#### Extracted records:
*** Block opens ***

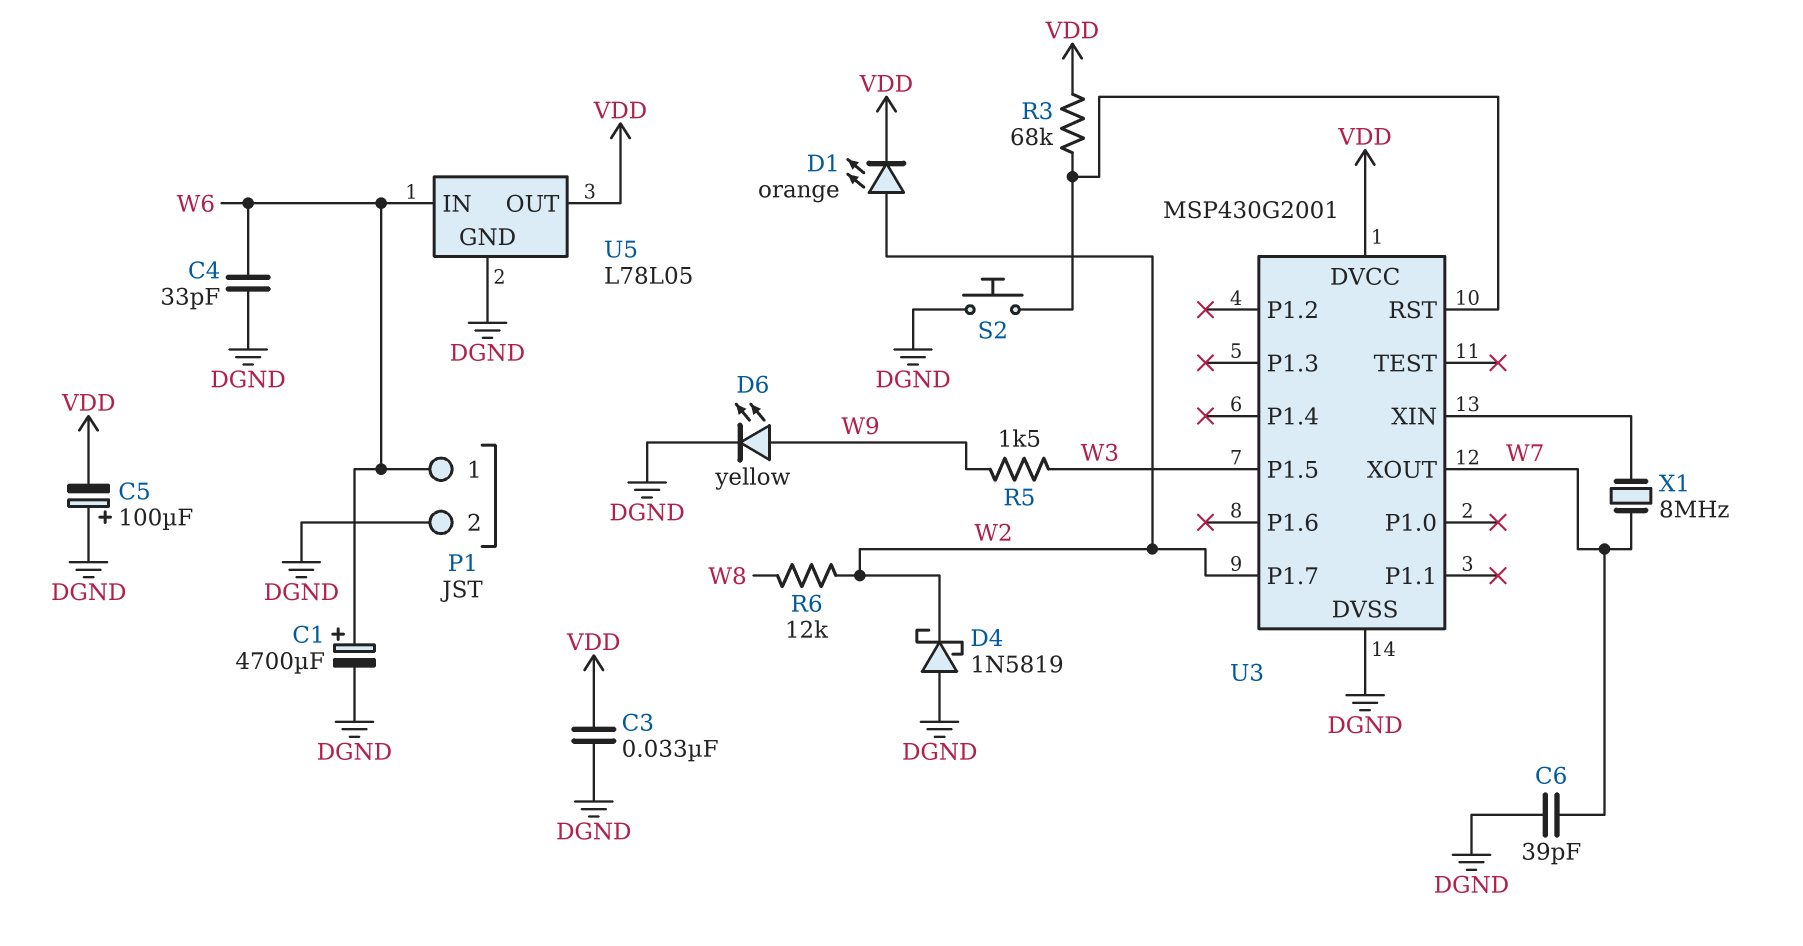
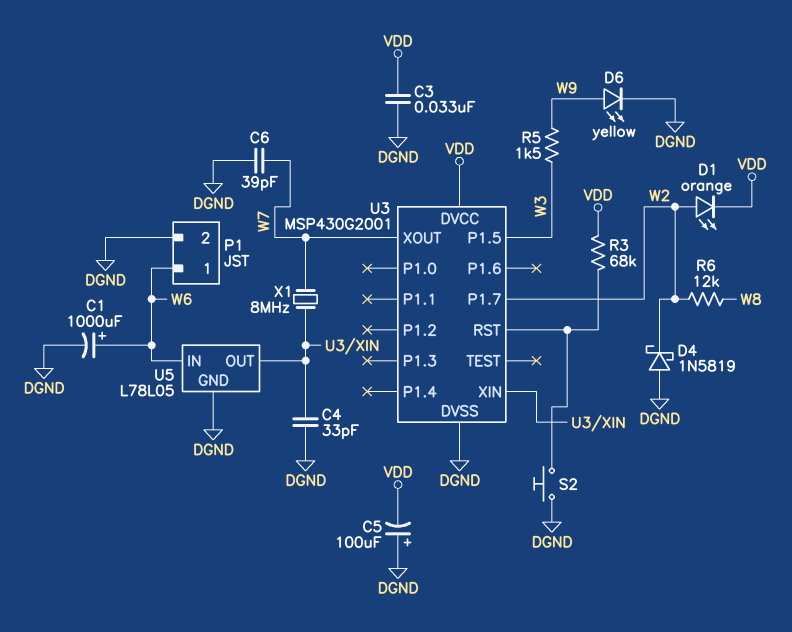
C1: 4700uF (plus W6, minus DGND) -> 1000uF (plus W6, minus DGND)
C4: 33pF (DGND, W6) -> 33pF (DGND, U3/XIN)
U5 pin OUT: VDD -> U3/XIN

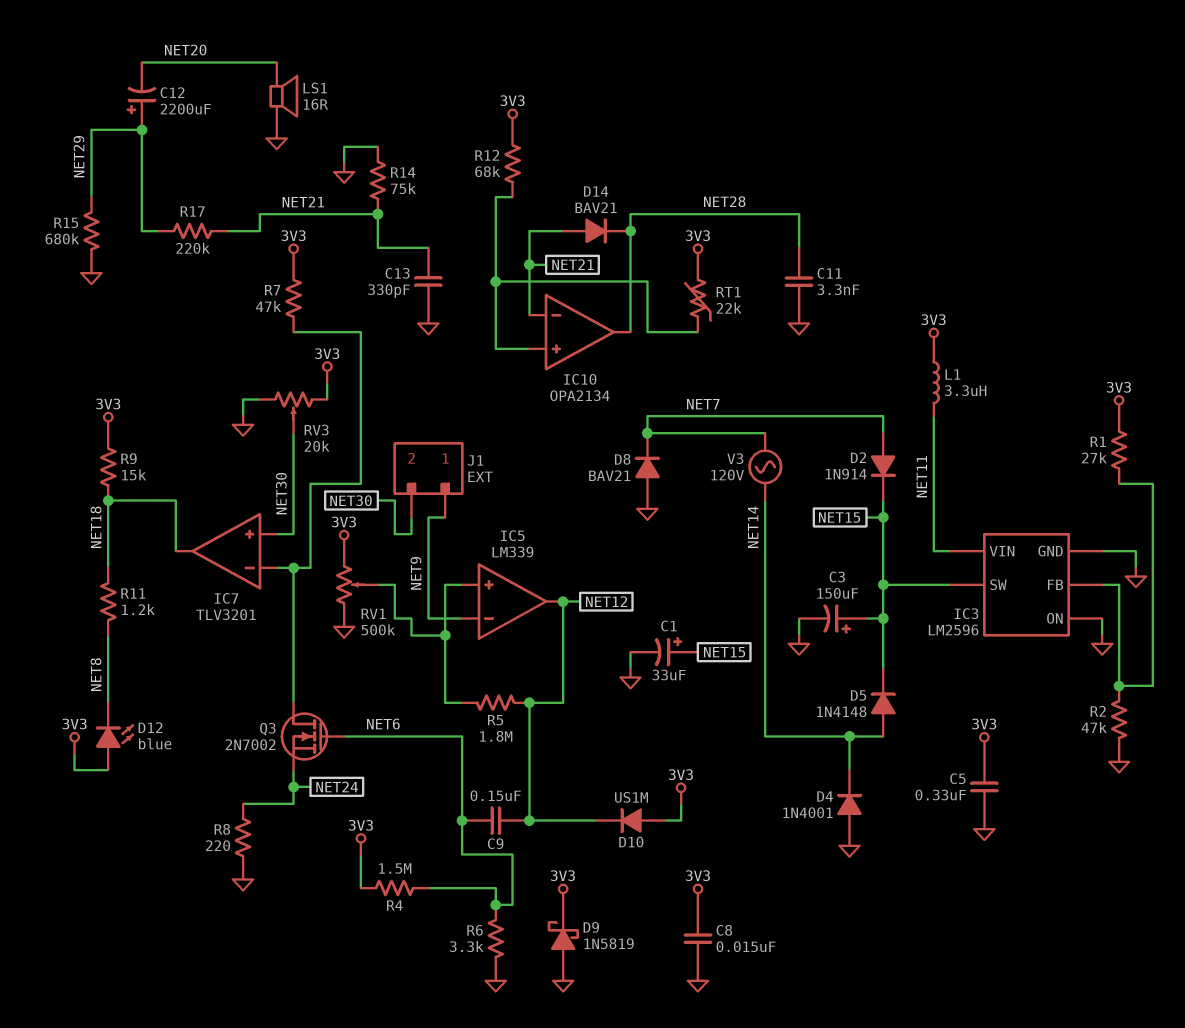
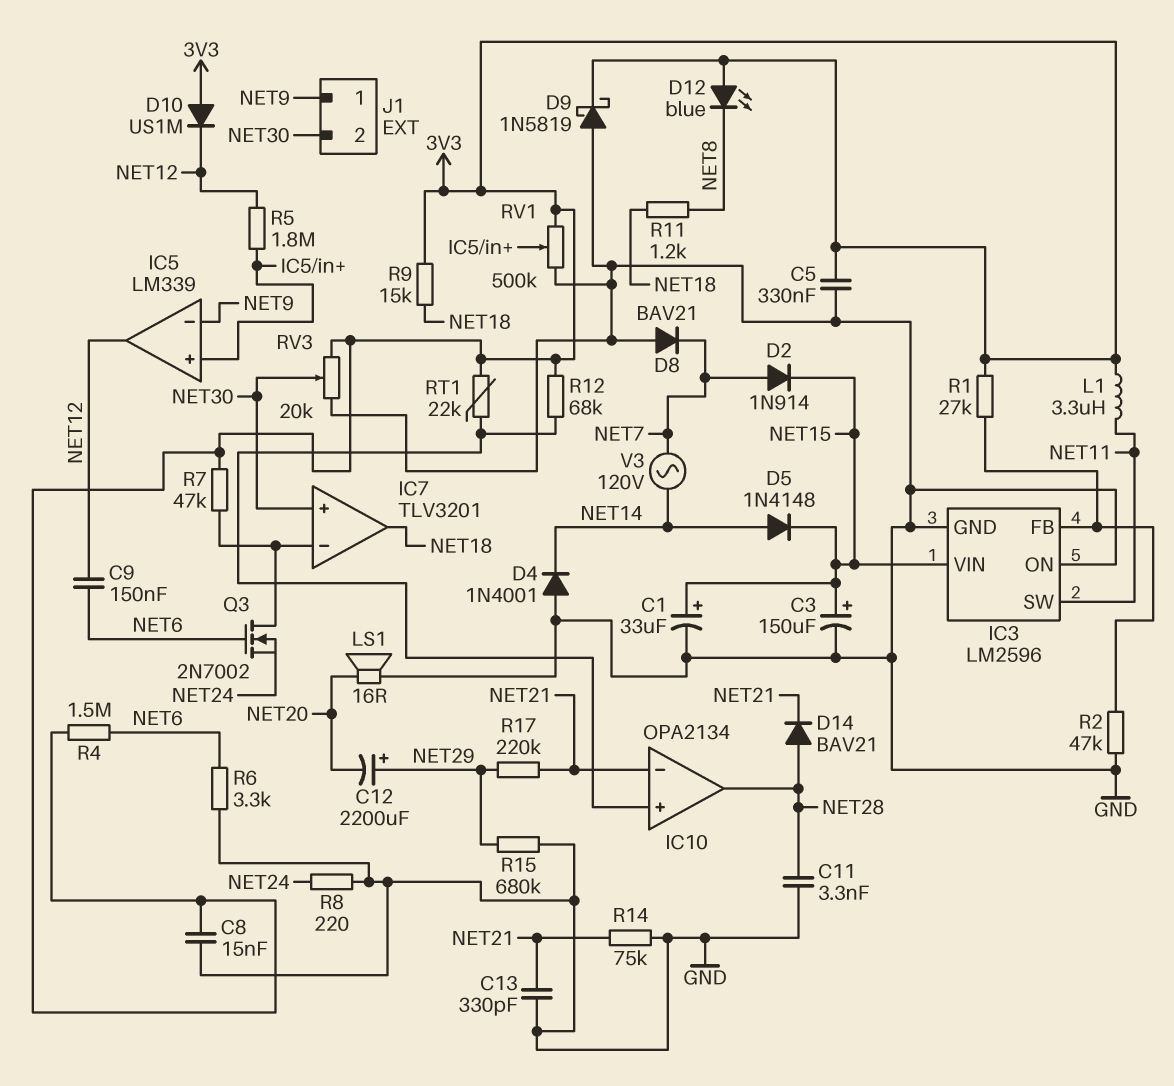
D14: diode BAV21 (A NET21, K NET28) -> diode BAV21 (A NET28, K NET21)
IC3 pin SW: NET15 -> NET11
IC3 pin VIN: NET11 -> NET15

*** Block closes ***

#### What to do:
How many lines of the listing above include the word "DGND"? Reply with the number alone.

#### Solution for this problem:
2